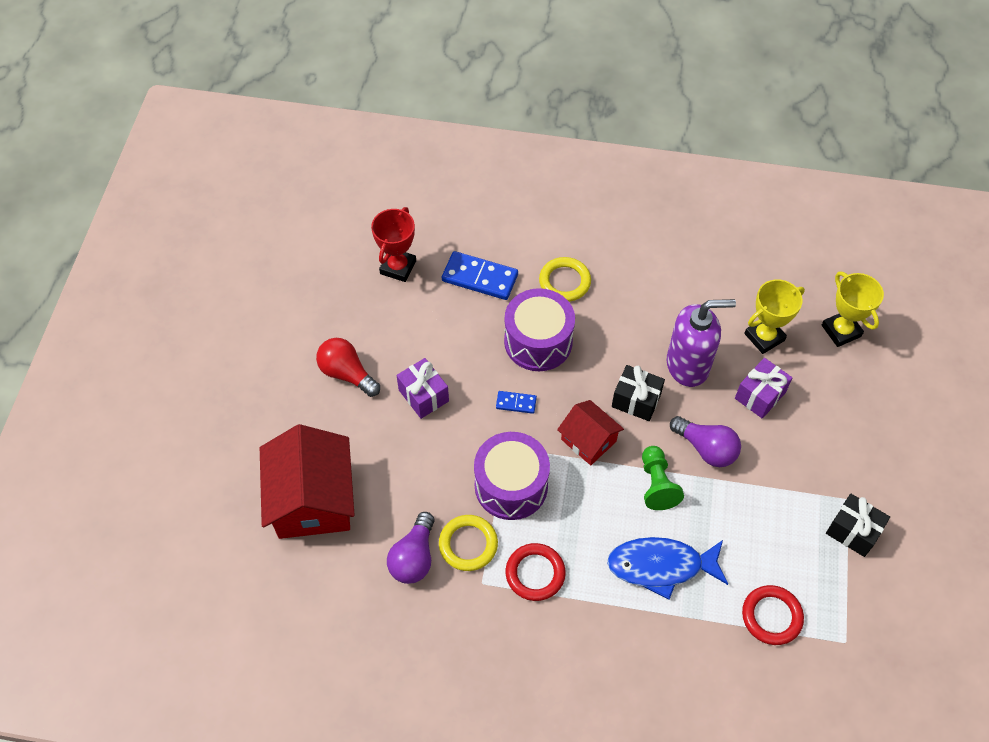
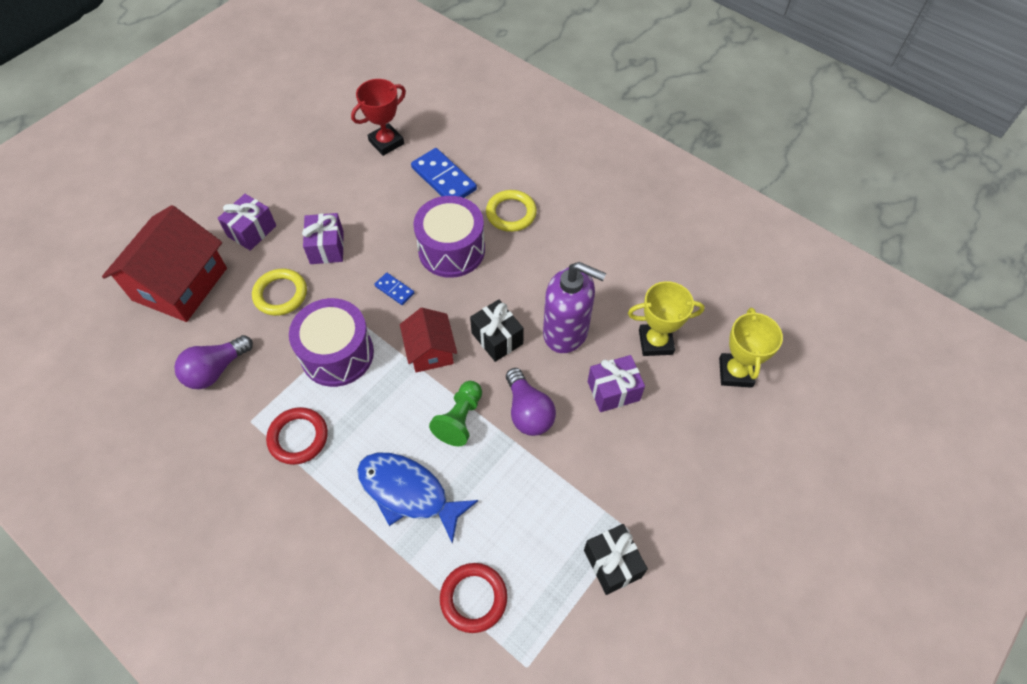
camera: 30 degrees right, 0 degrees up
(339, 415) = (252, 231): none -> purple gift
(347, 373) = (283, 203): red light bulb -> none
(468, 544) = (265, 383): yellow ring -> yellow ring (280, 294)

__Aim of the task__
Strip out the pictures and reproduce the remaining material above exactly.

__Answer below__
camera: 30 degrees right, 0 degrees up
(339, 415) = (252, 231): none -> purple gift
(347, 373) = (283, 203): red light bulb -> none
(468, 544) = (265, 383): yellow ring -> yellow ring (280, 294)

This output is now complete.